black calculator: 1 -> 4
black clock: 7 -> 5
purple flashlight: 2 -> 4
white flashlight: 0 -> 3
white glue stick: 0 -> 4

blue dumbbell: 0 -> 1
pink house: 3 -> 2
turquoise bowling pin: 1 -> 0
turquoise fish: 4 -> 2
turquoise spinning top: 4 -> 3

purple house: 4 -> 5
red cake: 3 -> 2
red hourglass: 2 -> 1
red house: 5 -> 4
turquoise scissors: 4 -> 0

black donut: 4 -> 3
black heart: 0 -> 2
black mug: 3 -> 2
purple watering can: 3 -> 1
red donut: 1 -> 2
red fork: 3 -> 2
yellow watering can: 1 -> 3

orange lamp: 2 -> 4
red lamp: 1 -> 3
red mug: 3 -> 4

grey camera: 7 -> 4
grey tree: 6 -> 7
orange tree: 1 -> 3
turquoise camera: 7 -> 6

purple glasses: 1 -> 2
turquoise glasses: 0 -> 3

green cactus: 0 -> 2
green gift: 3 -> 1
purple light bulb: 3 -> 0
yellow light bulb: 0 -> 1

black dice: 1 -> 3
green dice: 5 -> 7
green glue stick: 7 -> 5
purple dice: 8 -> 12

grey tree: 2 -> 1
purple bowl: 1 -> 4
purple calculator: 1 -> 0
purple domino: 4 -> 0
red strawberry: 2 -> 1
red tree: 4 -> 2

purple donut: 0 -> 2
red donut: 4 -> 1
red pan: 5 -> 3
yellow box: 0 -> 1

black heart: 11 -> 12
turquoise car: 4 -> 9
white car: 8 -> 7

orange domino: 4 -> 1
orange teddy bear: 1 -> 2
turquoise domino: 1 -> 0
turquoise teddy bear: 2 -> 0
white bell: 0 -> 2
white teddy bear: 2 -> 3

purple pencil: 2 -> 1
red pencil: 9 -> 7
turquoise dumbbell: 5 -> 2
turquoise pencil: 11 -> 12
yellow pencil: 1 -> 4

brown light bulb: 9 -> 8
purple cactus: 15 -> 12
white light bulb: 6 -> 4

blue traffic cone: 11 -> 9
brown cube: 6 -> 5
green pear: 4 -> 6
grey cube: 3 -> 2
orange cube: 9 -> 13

## [INSTRUCTIONS TO FOLLOW]
What you write must match the records above line for line.

## [REPLY TO THE TASK]
black calculator: 1 -> 4
black clock: 7 -> 5
purple flashlight: 2 -> 4
white flashlight: 0 -> 3
white glue stick: 0 -> 4

blue dumbbell: 0 -> 1
pink house: 3 -> 2
turquoise bowling pin: 1 -> 0
turquoise fish: 4 -> 2
turquoise spinning top: 4 -> 3

purple house: 4 -> 5
red cake: 3 -> 2
red hourglass: 2 -> 1
red house: 5 -> 4
turquoise scissors: 4 -> 0

black donut: 4 -> 3
black heart: 0 -> 2
black mug: 3 -> 2
purple watering can: 3 -> 1
red donut: 1 -> 2
red fork: 3 -> 2
yellow watering can: 1 -> 3

orange lamp: 2 -> 4
red lamp: 1 -> 3
red mug: 3 -> 4

grey camera: 7 -> 4
grey tree: 6 -> 7
orange tree: 1 -> 3
turquoise camera: 7 -> 6

purple glasses: 1 -> 2
turquoise glasses: 0 -> 3

green cactus: 0 -> 2
green gift: 3 -> 1
purple light bulb: 3 -> 0
yellow light bulb: 0 -> 1

black dice: 1 -> 3
green dice: 5 -> 7
green glue stick: 7 -> 5
purple dice: 8 -> 12

grey tree: 2 -> 1
purple bowl: 1 -> 4
purple calculator: 1 -> 0
purple domino: 4 -> 0
red strawberry: 2 -> 1
red tree: 4 -> 2

purple donut: 0 -> 2
red donut: 4 -> 1
red pan: 5 -> 3
yellow box: 0 -> 1

black heart: 11 -> 12
turquoise car: 4 -> 9
white car: 8 -> 7

orange domino: 4 -> 1
orange teddy bear: 1 -> 2
turquoise domino: 1 -> 0
turquoise teddy bear: 2 -> 0
white bell: 0 -> 2
white teddy bear: 2 -> 3

purple pencil: 2 -> 1
red pencil: 9 -> 7
turquoise dumbbell: 5 -> 2
turquoise pencil: 11 -> 12
yellow pencil: 1 -> 4

brown light bulb: 9 -> 8
purple cactus: 15 -> 12
white light bulb: 6 -> 4

blue traffic cone: 11 -> 9
brown cube: 6 -> 5
green pear: 4 -> 6
grey cube: 3 -> 2
orange cube: 9 -> 13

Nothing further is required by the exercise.